■ TASK INSTRUCTIONS: Using the records below, quote only the span that opens with the line containing "camera: 105 degrees right, 15 degrees down" and closes with the line containing "none -> white bowling pin [457,287,491,357]", exactly and inclusively.

───── SUPPLIED DATA ─────

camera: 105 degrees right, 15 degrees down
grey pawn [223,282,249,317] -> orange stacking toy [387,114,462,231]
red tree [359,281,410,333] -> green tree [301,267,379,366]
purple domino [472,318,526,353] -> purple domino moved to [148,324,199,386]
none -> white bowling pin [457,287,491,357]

─────
───── SUPPLIED DATA ─────

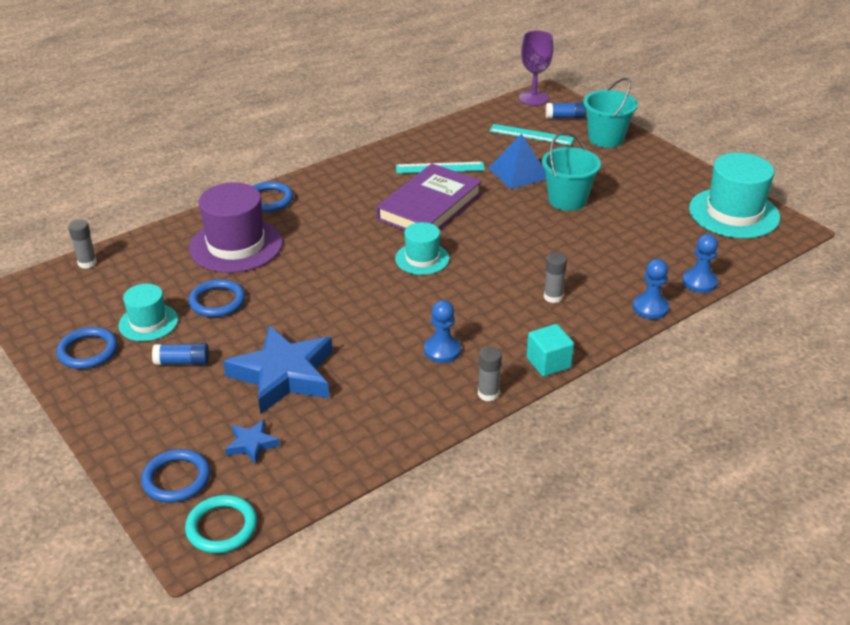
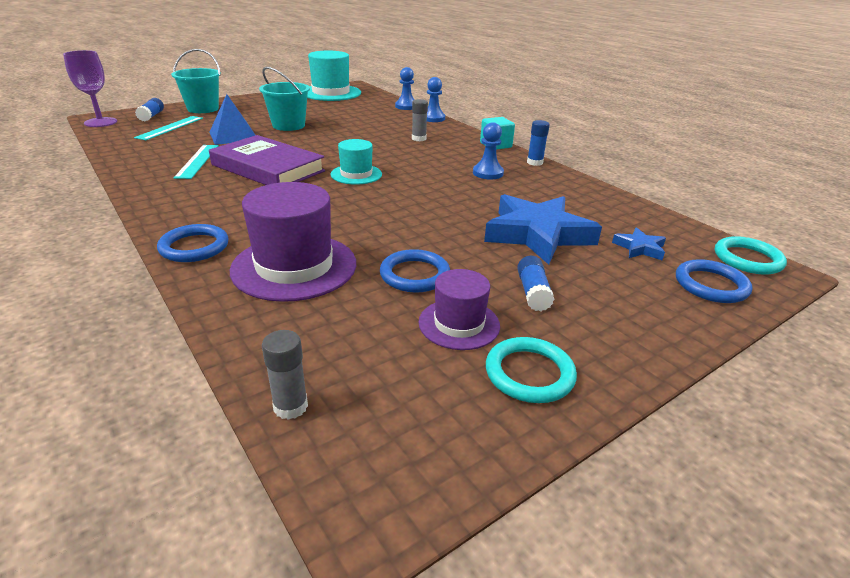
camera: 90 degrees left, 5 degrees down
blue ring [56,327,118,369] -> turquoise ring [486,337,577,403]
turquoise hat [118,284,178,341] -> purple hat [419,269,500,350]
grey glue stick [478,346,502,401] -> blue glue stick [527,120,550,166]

─────

■ RESPONSE TO THIS EXERCISE:
camera: 105 degrees right, 15 degrees down
grey pawn [223,282,249,317] -> orange stacking toy [387,114,462,231]
red tree [359,281,410,333] -> green tree [301,267,379,366]
purple domino [472,318,526,353] -> purple domino moved to [148,324,199,386]
none -> white bowling pin [457,287,491,357]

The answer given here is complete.